Working data Block Start

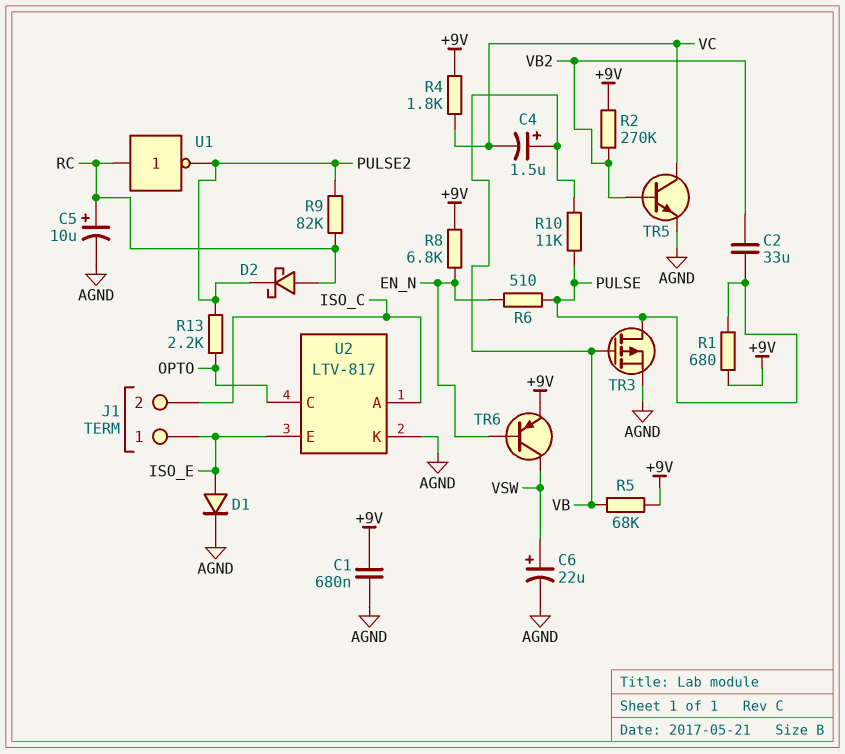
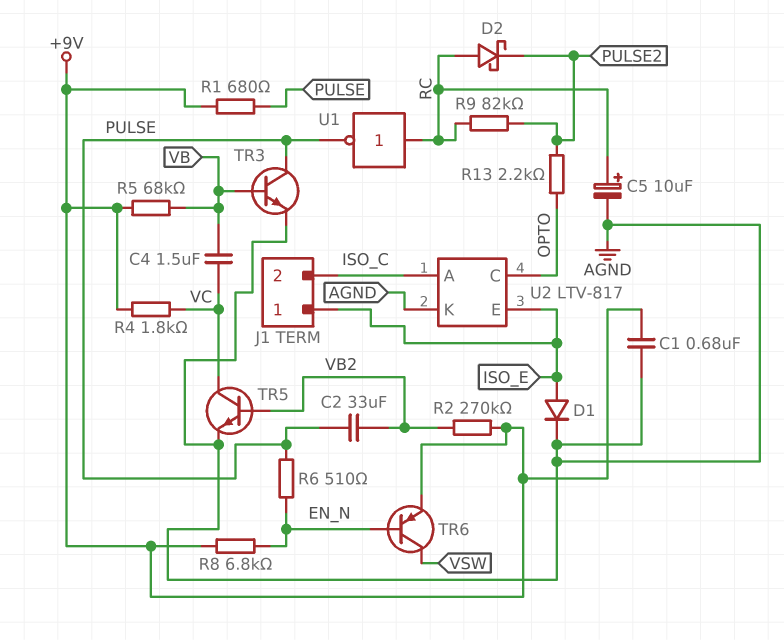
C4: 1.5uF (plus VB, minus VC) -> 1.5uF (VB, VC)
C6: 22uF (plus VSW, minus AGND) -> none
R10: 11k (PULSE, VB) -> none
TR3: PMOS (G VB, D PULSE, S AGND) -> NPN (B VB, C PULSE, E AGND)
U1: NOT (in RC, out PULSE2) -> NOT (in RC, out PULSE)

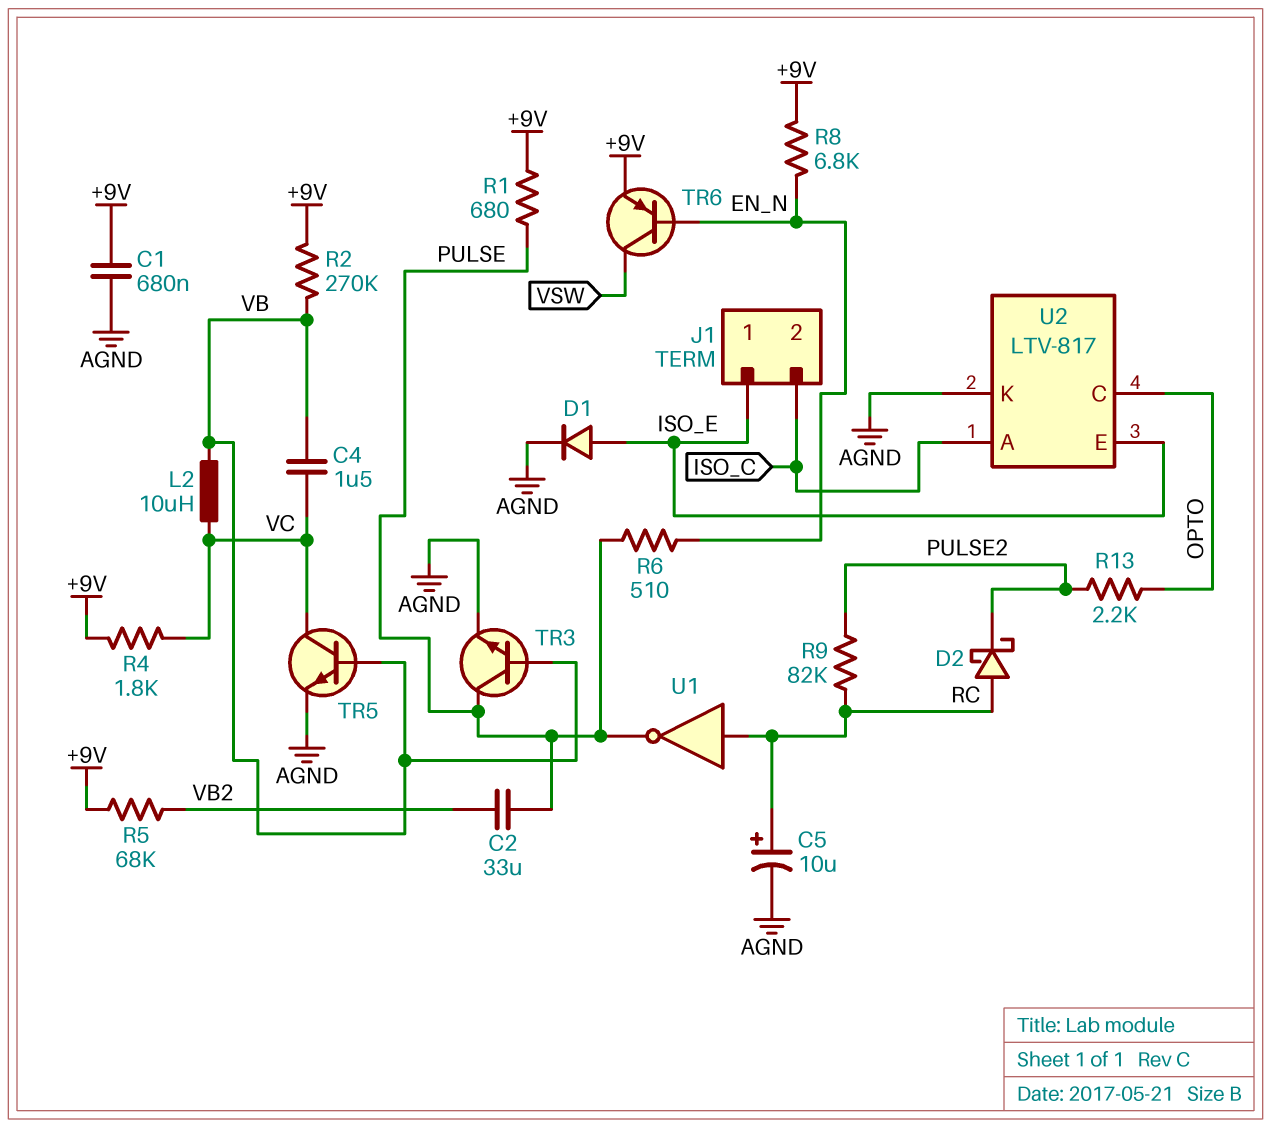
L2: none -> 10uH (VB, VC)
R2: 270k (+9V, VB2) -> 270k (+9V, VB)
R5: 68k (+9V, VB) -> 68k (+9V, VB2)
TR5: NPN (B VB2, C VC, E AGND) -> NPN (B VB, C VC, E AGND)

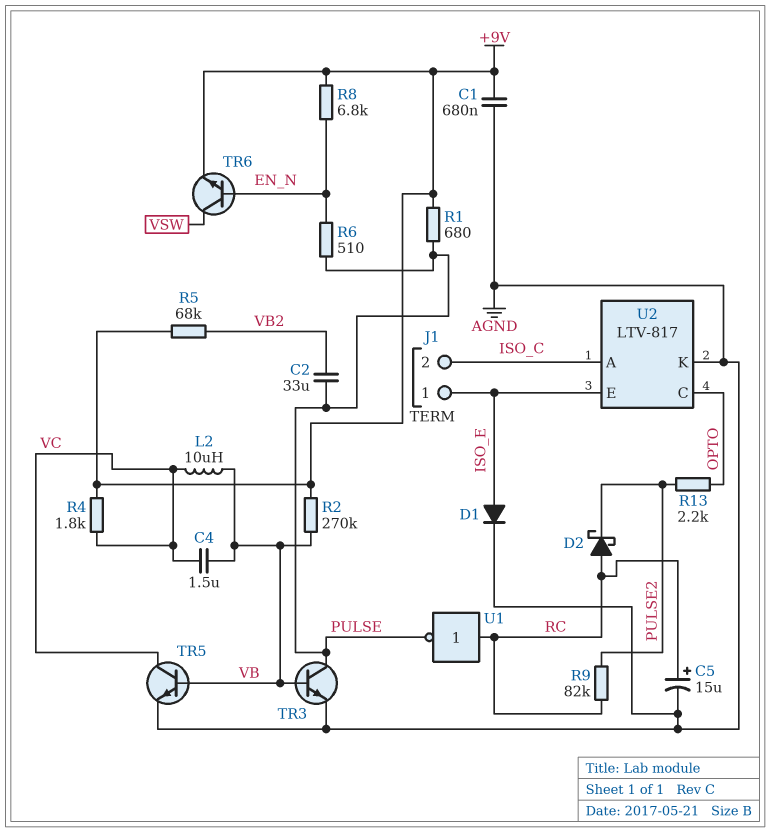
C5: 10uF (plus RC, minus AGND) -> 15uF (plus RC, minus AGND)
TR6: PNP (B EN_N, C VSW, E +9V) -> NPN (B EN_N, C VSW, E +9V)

Working data Block End
Working data Block Start

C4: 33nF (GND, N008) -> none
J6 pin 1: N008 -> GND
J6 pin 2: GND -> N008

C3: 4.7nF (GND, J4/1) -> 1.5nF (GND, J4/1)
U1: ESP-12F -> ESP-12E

Working data Block End

What to work on:
What lines in the data above contain the word "PULSE"? Copy them all.

Written response:
R10: 11k (PULSE, VB) -> none
TR3: PMOS (G VB, D PULSE, S AGND) -> NPN (B VB, C PULSE, E AGND)
U1: NOT (in RC, out PULSE2) -> NOT (in RC, out PULSE)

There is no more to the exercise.